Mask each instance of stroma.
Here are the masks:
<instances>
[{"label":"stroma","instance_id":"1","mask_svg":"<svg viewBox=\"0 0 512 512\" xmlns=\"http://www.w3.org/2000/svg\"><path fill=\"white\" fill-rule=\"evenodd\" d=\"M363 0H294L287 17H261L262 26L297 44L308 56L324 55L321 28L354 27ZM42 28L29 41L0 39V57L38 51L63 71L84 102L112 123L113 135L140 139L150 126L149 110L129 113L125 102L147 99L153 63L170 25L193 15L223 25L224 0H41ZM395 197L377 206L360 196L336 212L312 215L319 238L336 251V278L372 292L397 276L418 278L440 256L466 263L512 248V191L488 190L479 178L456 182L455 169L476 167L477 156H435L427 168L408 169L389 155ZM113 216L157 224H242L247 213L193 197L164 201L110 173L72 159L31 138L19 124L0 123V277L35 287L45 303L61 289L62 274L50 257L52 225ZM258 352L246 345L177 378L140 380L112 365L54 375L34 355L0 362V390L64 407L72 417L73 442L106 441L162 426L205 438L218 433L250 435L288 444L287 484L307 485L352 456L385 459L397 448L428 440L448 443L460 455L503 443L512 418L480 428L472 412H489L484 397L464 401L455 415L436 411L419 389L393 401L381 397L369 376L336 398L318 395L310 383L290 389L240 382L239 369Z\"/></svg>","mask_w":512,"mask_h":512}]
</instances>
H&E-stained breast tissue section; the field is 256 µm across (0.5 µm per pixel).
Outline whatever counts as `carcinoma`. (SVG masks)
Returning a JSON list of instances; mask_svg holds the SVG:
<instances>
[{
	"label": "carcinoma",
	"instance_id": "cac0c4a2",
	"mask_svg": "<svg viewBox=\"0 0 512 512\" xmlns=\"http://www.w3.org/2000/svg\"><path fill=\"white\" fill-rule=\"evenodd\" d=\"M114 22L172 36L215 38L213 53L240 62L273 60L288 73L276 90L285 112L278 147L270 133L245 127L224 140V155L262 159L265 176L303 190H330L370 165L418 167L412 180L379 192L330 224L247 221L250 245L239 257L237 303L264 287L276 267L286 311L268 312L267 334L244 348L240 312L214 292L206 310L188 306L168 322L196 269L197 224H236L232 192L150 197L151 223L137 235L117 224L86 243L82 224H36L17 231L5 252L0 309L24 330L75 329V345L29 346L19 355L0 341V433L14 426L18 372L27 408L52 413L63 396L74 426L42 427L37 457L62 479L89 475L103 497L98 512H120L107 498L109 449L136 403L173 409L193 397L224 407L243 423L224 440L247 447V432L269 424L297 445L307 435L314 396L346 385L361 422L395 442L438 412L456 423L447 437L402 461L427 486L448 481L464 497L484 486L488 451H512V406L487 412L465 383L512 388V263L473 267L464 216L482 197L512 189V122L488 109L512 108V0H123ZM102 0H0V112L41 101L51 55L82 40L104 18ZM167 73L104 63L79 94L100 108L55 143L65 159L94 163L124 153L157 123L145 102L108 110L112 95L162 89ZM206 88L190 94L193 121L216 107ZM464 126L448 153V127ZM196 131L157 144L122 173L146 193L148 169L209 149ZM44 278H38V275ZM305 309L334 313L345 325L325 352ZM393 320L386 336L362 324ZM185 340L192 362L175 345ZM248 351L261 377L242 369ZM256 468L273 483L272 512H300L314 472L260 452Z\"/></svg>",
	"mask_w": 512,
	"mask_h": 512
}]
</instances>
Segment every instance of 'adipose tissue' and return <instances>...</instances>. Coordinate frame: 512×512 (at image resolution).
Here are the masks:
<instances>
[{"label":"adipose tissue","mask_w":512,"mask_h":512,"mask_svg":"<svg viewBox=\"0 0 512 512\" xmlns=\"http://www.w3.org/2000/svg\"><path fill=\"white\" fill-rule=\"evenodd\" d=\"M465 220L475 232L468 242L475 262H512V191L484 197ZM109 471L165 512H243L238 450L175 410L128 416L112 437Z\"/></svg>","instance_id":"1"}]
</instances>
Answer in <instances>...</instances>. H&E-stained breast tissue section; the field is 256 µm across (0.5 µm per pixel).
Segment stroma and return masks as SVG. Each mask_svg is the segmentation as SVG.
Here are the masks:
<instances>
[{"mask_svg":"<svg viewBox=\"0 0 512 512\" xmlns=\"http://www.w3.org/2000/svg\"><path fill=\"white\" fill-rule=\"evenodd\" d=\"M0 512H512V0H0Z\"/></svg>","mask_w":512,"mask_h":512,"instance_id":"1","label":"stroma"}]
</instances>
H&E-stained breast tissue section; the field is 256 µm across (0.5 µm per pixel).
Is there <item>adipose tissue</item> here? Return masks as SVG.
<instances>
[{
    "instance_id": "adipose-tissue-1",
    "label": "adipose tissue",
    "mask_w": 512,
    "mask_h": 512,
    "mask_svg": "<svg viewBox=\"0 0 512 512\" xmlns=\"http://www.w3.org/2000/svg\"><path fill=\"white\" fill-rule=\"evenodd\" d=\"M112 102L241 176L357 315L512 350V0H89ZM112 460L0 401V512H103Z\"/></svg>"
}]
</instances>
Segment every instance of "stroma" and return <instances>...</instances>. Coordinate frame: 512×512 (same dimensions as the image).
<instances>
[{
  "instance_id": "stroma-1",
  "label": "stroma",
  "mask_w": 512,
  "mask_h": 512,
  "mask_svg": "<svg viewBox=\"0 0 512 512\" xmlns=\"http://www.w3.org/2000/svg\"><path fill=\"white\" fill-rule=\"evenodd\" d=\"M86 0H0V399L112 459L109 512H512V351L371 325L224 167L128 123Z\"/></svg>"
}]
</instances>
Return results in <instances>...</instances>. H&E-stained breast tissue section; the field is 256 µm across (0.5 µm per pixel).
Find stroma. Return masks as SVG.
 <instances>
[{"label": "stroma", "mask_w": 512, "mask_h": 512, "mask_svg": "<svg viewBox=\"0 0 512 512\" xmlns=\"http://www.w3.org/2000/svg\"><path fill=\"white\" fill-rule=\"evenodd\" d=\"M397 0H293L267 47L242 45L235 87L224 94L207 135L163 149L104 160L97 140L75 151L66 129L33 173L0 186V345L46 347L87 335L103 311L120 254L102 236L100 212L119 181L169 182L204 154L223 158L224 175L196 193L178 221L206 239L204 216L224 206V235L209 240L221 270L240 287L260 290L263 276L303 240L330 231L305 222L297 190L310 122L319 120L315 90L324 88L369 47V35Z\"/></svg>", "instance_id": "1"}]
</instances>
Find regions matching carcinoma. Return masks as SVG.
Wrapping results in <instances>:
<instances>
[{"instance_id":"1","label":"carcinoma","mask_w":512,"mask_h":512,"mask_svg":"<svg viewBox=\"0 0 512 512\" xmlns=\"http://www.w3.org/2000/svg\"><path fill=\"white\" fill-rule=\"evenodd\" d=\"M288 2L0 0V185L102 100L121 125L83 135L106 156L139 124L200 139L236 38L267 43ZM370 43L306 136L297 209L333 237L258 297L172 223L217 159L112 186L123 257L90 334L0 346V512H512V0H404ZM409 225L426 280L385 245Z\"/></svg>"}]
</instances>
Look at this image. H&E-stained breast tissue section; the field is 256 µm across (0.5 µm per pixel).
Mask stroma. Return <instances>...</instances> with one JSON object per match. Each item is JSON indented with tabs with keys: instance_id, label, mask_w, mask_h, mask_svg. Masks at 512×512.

TASK BRIEF:
Transcribe each record exactly. Leave nothing out.

THE COMPLETED TASK:
Mask each instance of stroma.
Here are the masks:
<instances>
[{"label":"stroma","instance_id":"1","mask_svg":"<svg viewBox=\"0 0 512 512\" xmlns=\"http://www.w3.org/2000/svg\"><path fill=\"white\" fill-rule=\"evenodd\" d=\"M363 0H294L287 17H261L262 26L297 44L308 56L324 55L321 28L354 27ZM42 28L29 41L0 39V57L38 51L63 71L84 102L112 123L113 135L140 139L150 126L149 110L129 113L125 102L147 99L153 63L170 25L193 15L223 25L224 0H41ZM395 197L377 206L360 196L336 212L312 215L319 238L336 251V278L372 292L397 276L418 278L440 256L466 263L512 248V191L488 190L479 178L456 182L455 169L476 167L477 156H435L427 168L408 169L389 155ZM113 216L157 224H242L247 213L193 197L164 201L110 173L72 159L31 138L19 124L0 123V277L35 287L45 303L61 289L62 274L50 257L52 225ZM258 352L246 345L177 378L140 380L112 365L54 375L34 355L0 362V390L64 407L72 417L73 442L106 441L162 426L205 438L218 433L250 435L288 444L287 484L307 485L352 456L385 459L397 448L428 440L448 443L460 455L503 443L512 418L480 428L472 412H489L484 397L464 401L455 415L436 411L419 389L393 401L381 397L369 376L336 398L318 395L310 383L290 389L240 382L239 369Z\"/></svg>","mask_w":512,"mask_h":512}]
</instances>
H&E-stained breast tissue section; the field is 256 µm across (0.5 µm per pixel).
Outline whatever counts as `carcinoma`. (SVG masks)
Returning a JSON list of instances; mask_svg holds the SVG:
<instances>
[{
	"label": "carcinoma",
	"instance_id": "cac0c4a2",
	"mask_svg": "<svg viewBox=\"0 0 512 512\" xmlns=\"http://www.w3.org/2000/svg\"><path fill=\"white\" fill-rule=\"evenodd\" d=\"M114 22L172 36L215 38L213 53L240 62L273 60L288 73L276 90L285 112L278 147L270 133L245 127L224 140V155L262 159L265 176L303 190H330L370 165L418 167L412 180L379 192L330 224L247 221L250 245L239 257L237 303L264 287L276 267L286 311L268 312L267 334L244 348L240 312L214 292L206 310L188 306L168 322L196 269L197 224H236L232 192L150 197L151 223L137 235L117 224L86 243L82 224H36L17 231L5 252L0 309L24 330L75 329V345L29 346L19 355L0 341V433L14 426L18 372L27 408L52 413L63 396L74 426L42 427L37 457L62 479L89 475L103 497L98 512H120L107 498L109 449L136 403L173 409L193 397L224 407L243 423L224 440L247 447V432L269 424L297 445L307 435L314 396L346 385L361 422L395 442L438 412L456 423L447 437L402 461L427 486L448 481L464 497L484 486L488 451H512V406L487 412L465 383L512 388V263L473 267L464 216L482 197L512 189V122L488 109L512 108V0H123ZM102 0H0V112L41 101L51 55L82 40L104 18ZM167 73L104 63L79 94L100 108L55 143L65 159L94 163L124 153L157 123L145 102L108 110L112 95L162 89ZM206 88L190 94L193 121L216 107ZM464 126L448 153V127ZM196 131L157 144L122 173L146 193L148 169L209 149ZM44 278H38V275ZM305 309L334 313L345 325L325 352ZM393 320L386 336L362 324ZM185 340L192 362L175 345ZM248 351L261 377L242 369ZM256 468L273 483L272 512H300L314 472L260 452Z\"/></svg>",
	"mask_w": 512,
	"mask_h": 512
}]
</instances>
Segment every instance of 'adipose tissue' and return <instances>...</instances>. Coordinate frame: 512×512 (at image resolution).
Here are the masks:
<instances>
[{"label":"adipose tissue","mask_w":512,"mask_h":512,"mask_svg":"<svg viewBox=\"0 0 512 512\" xmlns=\"http://www.w3.org/2000/svg\"><path fill=\"white\" fill-rule=\"evenodd\" d=\"M465 220L475 232L468 242L475 262H512V191L484 197ZM109 471L165 512H243L238 450L175 410L128 416L112 437Z\"/></svg>","instance_id":"1"}]
</instances>
Answer in <instances>...</instances>. H&E-stained breast tissue section; the field is 256 µm across (0.5 µm per pixel).
Segment stroma and return masks as SVG. Each mask_svg is the segmentation as SVG.
Here are the masks:
<instances>
[{"mask_svg":"<svg viewBox=\"0 0 512 512\" xmlns=\"http://www.w3.org/2000/svg\"><path fill=\"white\" fill-rule=\"evenodd\" d=\"M0 512H512V0H0Z\"/></svg>","mask_w":512,"mask_h":512,"instance_id":"1","label":"stroma"}]
</instances>
H&E-stained breast tissue section; the field is 256 µm across (0.5 µm per pixel).
Is there <item>adipose tissue</item> here? Return masks as SVG.
<instances>
[{
    "instance_id": "adipose-tissue-1",
    "label": "adipose tissue",
    "mask_w": 512,
    "mask_h": 512,
    "mask_svg": "<svg viewBox=\"0 0 512 512\" xmlns=\"http://www.w3.org/2000/svg\"><path fill=\"white\" fill-rule=\"evenodd\" d=\"M112 102L241 176L357 315L512 350V0H89ZM112 460L0 401V512H103Z\"/></svg>"
}]
</instances>
Segment every instance of "stroma" and return <instances>...</instances>. Coordinate frame: 512×512 (same dimensions as the image).
<instances>
[{
  "instance_id": "stroma-1",
  "label": "stroma",
  "mask_w": 512,
  "mask_h": 512,
  "mask_svg": "<svg viewBox=\"0 0 512 512\" xmlns=\"http://www.w3.org/2000/svg\"><path fill=\"white\" fill-rule=\"evenodd\" d=\"M86 0H0V399L112 459L109 512H512V351L371 325L224 167L128 123Z\"/></svg>"
}]
</instances>
Return results in <instances>...</instances>. H&E-stained breast tissue section; the field is 256 µm across (0.5 µm per pixel).
Find stroma. Return masks as SVG.
 <instances>
[{"label": "stroma", "mask_w": 512, "mask_h": 512, "mask_svg": "<svg viewBox=\"0 0 512 512\" xmlns=\"http://www.w3.org/2000/svg\"><path fill=\"white\" fill-rule=\"evenodd\" d=\"M397 0H293L267 47L242 45L235 87L224 94L207 135L163 149L104 160L97 140L75 151L66 129L33 173L0 186V345L46 347L87 335L103 311L120 254L102 236L100 212L119 181L169 182L204 154L223 158L224 175L196 193L178 221L206 239L204 216L224 206V235L209 240L221 270L240 287L260 290L263 276L303 240L330 231L305 222L297 190L310 122L319 120L315 90L324 88L369 47V35Z\"/></svg>", "instance_id": "1"}]
</instances>
Find regions matching carcinoma. Return masks as SVG.
Wrapping results in <instances>:
<instances>
[{"instance_id":"1","label":"carcinoma","mask_w":512,"mask_h":512,"mask_svg":"<svg viewBox=\"0 0 512 512\" xmlns=\"http://www.w3.org/2000/svg\"><path fill=\"white\" fill-rule=\"evenodd\" d=\"M288 2L0 0V185L102 100L121 125L83 135L106 156L139 124L200 139L236 38L267 43ZM370 43L306 136L297 209L333 237L258 297L172 223L217 159L112 186L123 257L90 334L0 346V512H512V0H404ZM409 225L426 280L385 245Z\"/></svg>"}]
</instances>
Look at this image. H&E-stained breast tissue section; the field is 256 µm across (0.5 µm per pixel).
Mask stroma. Return <instances>...</instances> with one JSON object per match. Each item is JSON indented with tabs with keys: instance_id, label, mask_w, mask_h, mask_svg. Masks at 512×512.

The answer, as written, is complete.